**Brief**
Your answer should be each line of the entries that contains the word "shoe", copied in full.

**Dataset entries**

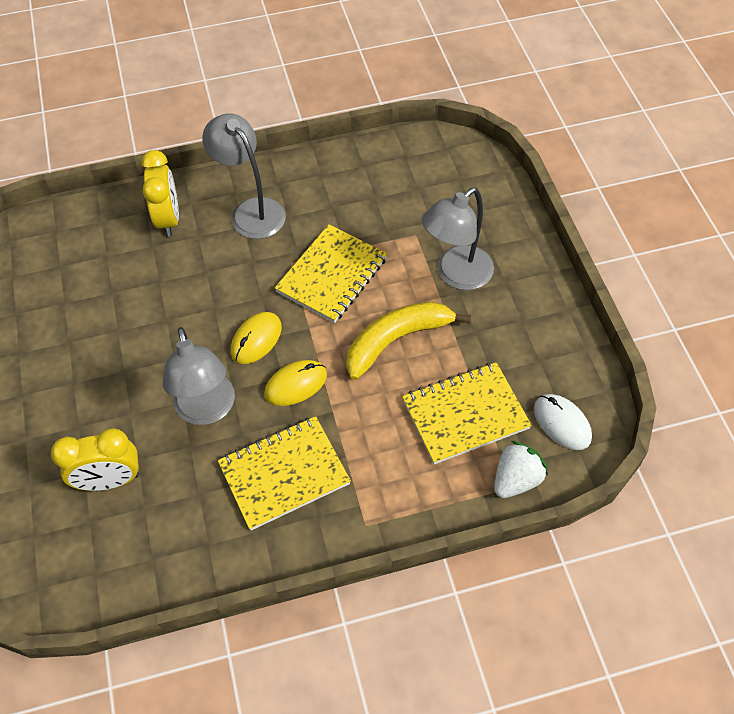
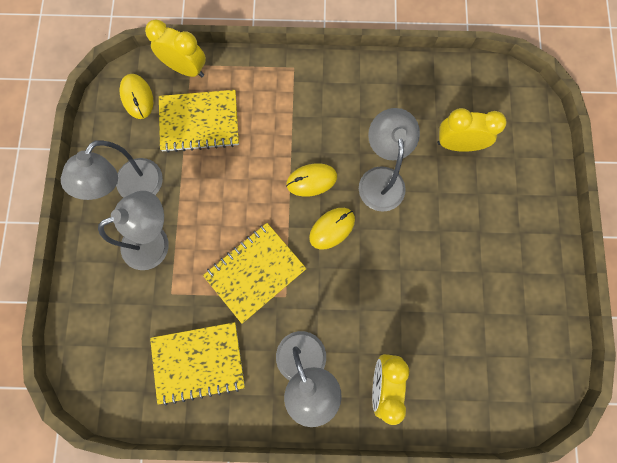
camera: 165 degrees left, 20 degrees up
(284, 474) = (337, 115): yellow notebook -> yellow notebook (198, 362)
(396, 340) = (225, 195): yellow banana -> none
(508, 318) = (133, 189): none -> grey lamp
(516, 479) = (186, 69): white strawberry -> yellow clock
(562, 423) = (137, 97): white mouse -> yellow mouse

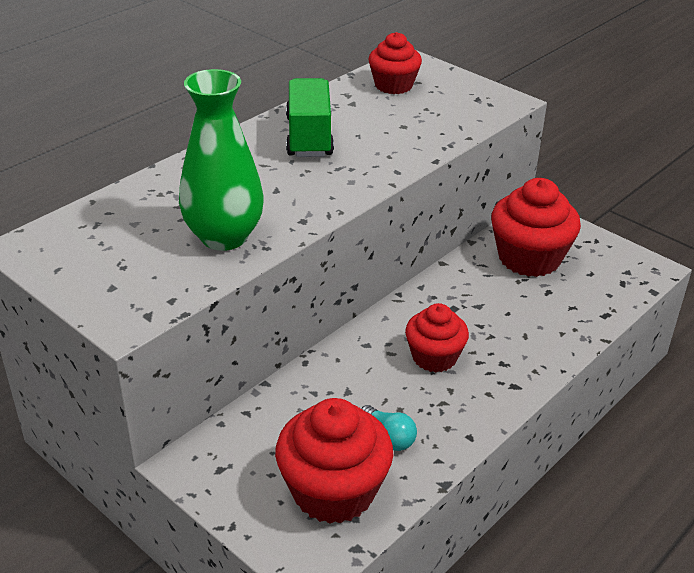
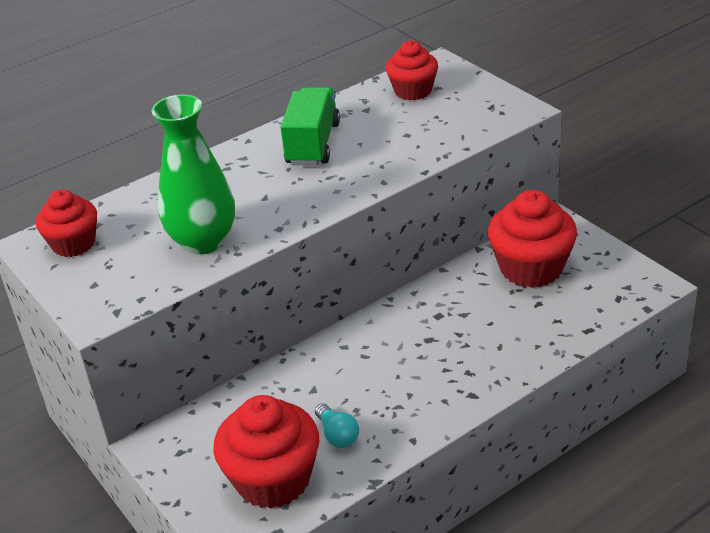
camera: 15 degrees right, 0 degrees up
(434, 357) = (404, 362): red cupcake -> red cupcake (74, 244)

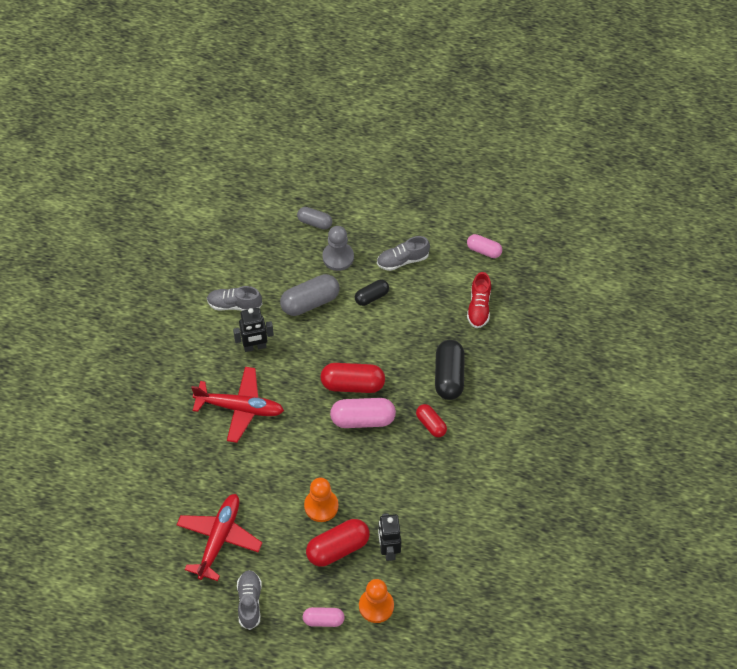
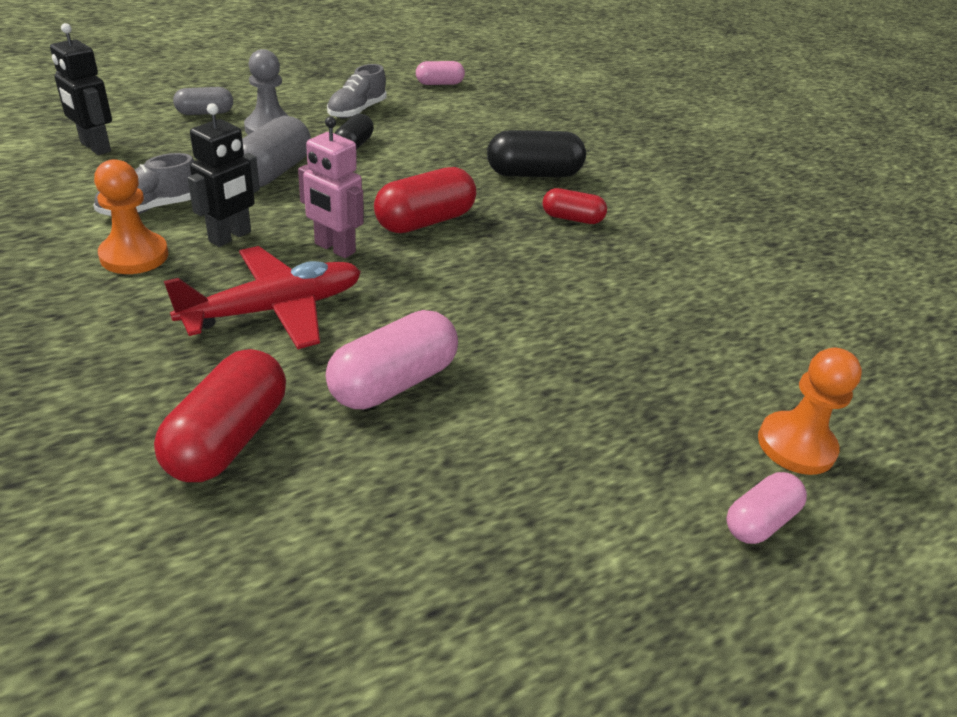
camera: 45 degrees left, 20 degrees down
(219, 538) = (428, 509): red plane -> none
(249, 602) = (608, 583): grey shoe -> none
(294, 381) = (334, 248): none -> pink robot
(321, 506) = (547, 364): orange pawn -> orange pawn (134, 255)
(338, 548) = (640, 403): red capsule -> red capsule (228, 438)
(363, 419) = (481, 247): pink capsule -> pink capsule (393, 382)
(388, 550) = (707, 364): black robot -> black robot (95, 147)
(449, 376) = (533, 174): black capsule -> black capsule turned 60 degrees counterclockwise
(479, 307) = (490, 118): red shoe -> none

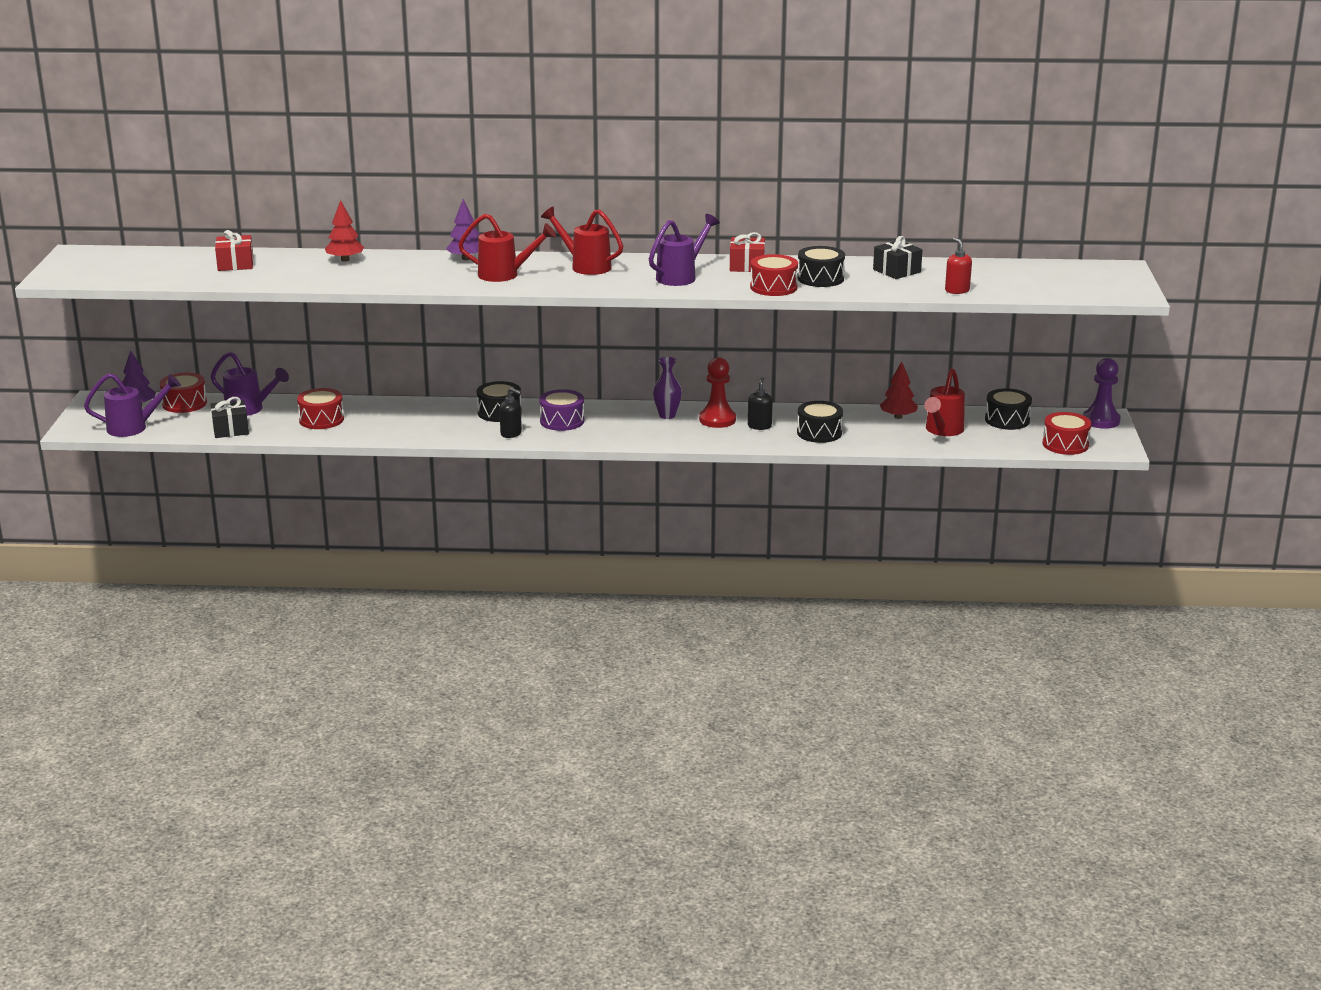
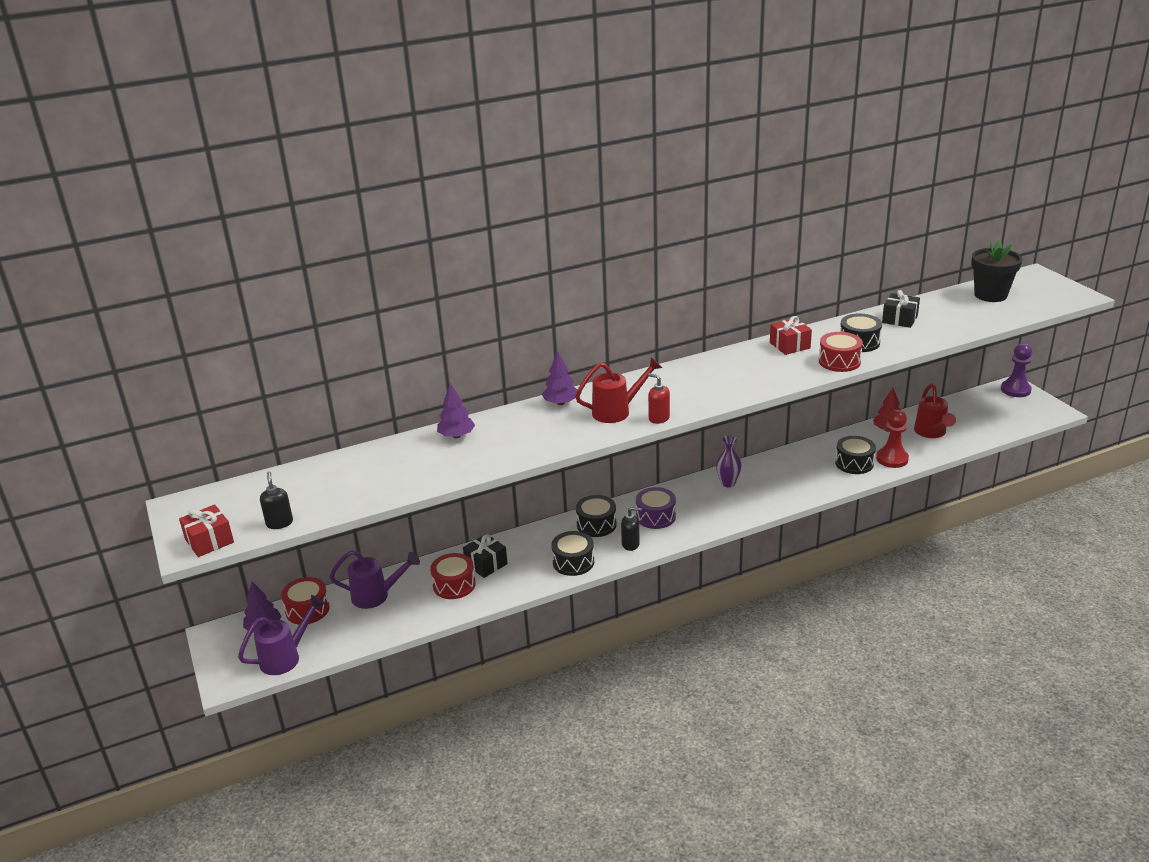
camera: 25 degrees left, 5 degrees up
(230, 429) = (382, 626): black gift -> black gift (486, 564)
(235, 264) = (359, 472): red gift -> red gift (209, 541)
(345, 260) = (456, 436): red tree -> purple tree
(585, 266) = (668, 382): red watering can -> none
(681, 276) = (757, 371): purple watering can -> none
(717, 420) = (769, 475): red pawn -> red pawn (892, 459)
(759, 426) = (806, 471): black soap dispenser -> black soap dispenser (279, 523)
(957, 290) = (966, 326): red soap dispenser -> red soap dispenser (659, 418)
(1007, 420) = (959, 409): black drum -> black drum (573, 562)
(1034, 273) = (990, 295): none -> black flower pot
(1065, 444) = (1021, 419): red drum -> none

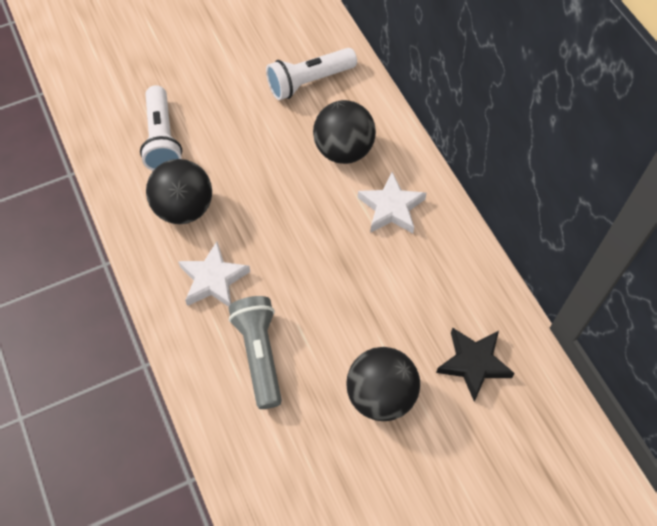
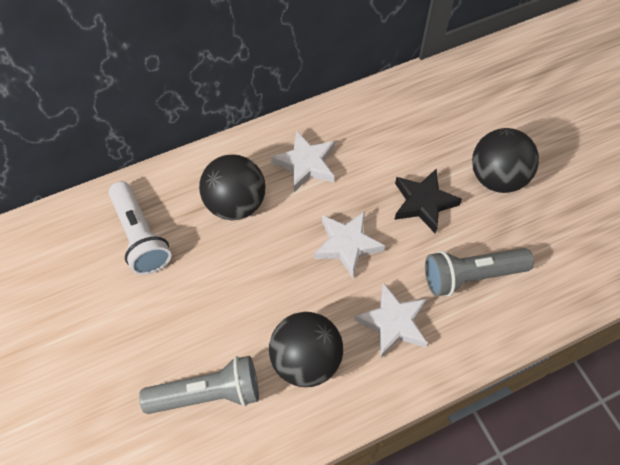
camera: 90 degrees left, 0 degrees up
(162, 139) = (208, 393): white flashlight -> grey flashlight
(297, 243) = (347, 245): none -> white star
(473, 364) = (459, 111): black star -> black star (423, 203)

**Output below**
(249, 602) = (608, 583): grey shoe -> none
(479, 307) = (490, 118): red shoe -> none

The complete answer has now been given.